From the line containing "U1 pin CLK: N2 -> N10" through the last line of the entries below, repeat each line word for word and leave out the rest.
(Given entries Opens)
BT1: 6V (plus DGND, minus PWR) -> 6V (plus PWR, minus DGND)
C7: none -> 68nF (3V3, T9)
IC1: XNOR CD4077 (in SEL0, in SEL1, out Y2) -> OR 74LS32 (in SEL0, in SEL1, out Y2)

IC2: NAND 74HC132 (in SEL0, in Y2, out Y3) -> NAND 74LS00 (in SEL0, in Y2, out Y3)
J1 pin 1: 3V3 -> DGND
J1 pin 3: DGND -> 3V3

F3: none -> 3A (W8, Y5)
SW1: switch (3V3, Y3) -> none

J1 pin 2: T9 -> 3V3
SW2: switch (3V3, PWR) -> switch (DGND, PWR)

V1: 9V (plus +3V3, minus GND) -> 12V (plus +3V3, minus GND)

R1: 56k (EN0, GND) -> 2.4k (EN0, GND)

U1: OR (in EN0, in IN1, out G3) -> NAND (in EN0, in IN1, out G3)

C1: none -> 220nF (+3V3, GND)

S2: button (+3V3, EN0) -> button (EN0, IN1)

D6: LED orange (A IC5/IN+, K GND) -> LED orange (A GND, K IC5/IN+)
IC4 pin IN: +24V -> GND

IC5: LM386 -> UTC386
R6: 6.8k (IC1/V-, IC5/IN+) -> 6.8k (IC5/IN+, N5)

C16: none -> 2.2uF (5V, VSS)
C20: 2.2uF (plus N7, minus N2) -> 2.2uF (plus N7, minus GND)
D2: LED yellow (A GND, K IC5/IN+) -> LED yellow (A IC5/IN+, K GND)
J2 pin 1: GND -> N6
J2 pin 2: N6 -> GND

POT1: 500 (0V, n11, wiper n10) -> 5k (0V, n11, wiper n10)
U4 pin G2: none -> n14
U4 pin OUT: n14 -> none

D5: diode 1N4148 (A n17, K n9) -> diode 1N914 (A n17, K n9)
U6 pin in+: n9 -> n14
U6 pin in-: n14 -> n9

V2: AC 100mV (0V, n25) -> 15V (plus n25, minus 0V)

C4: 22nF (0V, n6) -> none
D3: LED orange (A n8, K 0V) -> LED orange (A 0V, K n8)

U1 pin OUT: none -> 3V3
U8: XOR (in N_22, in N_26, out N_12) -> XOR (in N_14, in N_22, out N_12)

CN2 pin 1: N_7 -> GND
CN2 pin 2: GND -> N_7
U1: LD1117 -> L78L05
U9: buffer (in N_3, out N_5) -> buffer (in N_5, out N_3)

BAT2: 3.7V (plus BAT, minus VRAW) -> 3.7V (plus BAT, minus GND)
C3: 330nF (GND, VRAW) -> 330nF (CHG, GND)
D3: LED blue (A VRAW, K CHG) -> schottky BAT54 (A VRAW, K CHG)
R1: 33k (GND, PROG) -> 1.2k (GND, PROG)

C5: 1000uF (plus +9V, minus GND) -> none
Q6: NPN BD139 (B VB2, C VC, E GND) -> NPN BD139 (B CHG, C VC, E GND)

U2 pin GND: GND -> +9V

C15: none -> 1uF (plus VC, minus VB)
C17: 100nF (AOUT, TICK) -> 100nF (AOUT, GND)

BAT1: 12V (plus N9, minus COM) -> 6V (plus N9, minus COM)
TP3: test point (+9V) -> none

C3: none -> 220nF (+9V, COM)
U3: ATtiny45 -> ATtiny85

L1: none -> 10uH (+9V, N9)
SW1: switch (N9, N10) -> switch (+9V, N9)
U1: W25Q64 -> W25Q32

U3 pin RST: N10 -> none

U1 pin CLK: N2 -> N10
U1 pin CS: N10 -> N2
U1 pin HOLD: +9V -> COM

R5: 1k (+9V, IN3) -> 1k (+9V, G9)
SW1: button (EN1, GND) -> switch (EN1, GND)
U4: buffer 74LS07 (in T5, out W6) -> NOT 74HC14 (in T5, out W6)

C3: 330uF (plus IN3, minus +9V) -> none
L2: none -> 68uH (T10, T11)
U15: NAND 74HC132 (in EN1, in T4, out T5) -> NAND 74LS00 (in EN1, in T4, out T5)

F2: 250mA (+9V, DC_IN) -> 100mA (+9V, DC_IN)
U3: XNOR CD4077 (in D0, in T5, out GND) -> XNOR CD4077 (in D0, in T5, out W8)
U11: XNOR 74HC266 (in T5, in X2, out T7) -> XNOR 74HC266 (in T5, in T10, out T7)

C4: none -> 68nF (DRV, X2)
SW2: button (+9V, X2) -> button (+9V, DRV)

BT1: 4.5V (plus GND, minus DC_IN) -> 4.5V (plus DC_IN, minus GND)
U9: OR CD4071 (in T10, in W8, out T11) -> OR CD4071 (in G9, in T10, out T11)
(Given entries Closes)
» Answer to this problem
U1 pin CLK: N2 -> N10
U1 pin CS: N10 -> N2
U1 pin HOLD: +9V -> COM

R5: 1k (+9V, IN3) -> 1k (+9V, G9)
SW1: button (EN1, GND) -> switch (EN1, GND)
U4: buffer 74LS07 (in T5, out W6) -> NOT 74HC14 (in T5, out W6)

C3: 330uF (plus IN3, minus +9V) -> none
L2: none -> 68uH (T10, T11)
U15: NAND 74HC132 (in EN1, in T4, out T5) -> NAND 74LS00 (in EN1, in T4, out T5)

F2: 250mA (+9V, DC_IN) -> 100mA (+9V, DC_IN)
U3: XNOR CD4077 (in D0, in T5, out GND) -> XNOR CD4077 (in D0, in T5, out W8)
U11: XNOR 74HC266 (in T5, in X2, out T7) -> XNOR 74HC266 (in T5, in T10, out T7)

C4: none -> 68nF (DRV, X2)
SW2: button (+9V, X2) -> button (+9V, DRV)

BT1: 4.5V (plus GND, minus DC_IN) -> 4.5V (plus DC_IN, minus GND)
U9: OR CD4071 (in T10, in W8, out T11) -> OR CD4071 (in G9, in T10, out T11)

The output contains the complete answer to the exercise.